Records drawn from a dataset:
►
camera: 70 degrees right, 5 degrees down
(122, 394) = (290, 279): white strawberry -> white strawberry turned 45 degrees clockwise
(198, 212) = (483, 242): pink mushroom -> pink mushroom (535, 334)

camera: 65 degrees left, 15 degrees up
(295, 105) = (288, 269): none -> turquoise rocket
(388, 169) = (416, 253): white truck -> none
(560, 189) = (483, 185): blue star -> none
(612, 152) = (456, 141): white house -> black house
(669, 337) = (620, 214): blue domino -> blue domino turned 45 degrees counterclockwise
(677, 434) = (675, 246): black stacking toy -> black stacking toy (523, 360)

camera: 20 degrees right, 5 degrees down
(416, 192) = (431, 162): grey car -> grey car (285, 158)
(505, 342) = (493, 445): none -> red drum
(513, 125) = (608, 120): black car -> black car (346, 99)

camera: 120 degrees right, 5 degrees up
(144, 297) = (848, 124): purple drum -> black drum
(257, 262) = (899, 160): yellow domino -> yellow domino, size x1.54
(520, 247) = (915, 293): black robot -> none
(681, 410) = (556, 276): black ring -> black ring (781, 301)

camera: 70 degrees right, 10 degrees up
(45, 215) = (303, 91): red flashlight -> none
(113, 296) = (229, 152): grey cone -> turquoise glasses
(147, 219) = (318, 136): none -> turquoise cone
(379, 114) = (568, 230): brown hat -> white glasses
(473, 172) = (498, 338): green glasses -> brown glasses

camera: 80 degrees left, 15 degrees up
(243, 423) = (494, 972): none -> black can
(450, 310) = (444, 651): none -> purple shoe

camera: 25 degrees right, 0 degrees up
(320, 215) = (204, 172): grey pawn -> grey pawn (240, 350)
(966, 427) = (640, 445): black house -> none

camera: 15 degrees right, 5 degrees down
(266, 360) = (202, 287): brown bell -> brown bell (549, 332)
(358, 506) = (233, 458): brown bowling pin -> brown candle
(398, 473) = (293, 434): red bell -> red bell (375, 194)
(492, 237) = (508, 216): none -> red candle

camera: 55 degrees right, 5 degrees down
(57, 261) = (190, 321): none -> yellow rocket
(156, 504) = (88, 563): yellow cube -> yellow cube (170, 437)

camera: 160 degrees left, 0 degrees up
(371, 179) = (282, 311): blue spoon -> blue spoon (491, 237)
◄
WORK TO BE COMPLETED: Scan the lines above for "(473, 172) = (498, 338): green" and for "camera: 25 degrees right, 0 degrees up". Repeat exactly the line holding each of them and every line in between.

EXERCISE ANSWER:
(473, 172) = (498, 338): green glasses -> brown glasses

camera: 80 degrees left, 15 degrees up
(243, 423) = (494, 972): none -> black can
(450, 310) = (444, 651): none -> purple shoe

camera: 25 degrees right, 0 degrees up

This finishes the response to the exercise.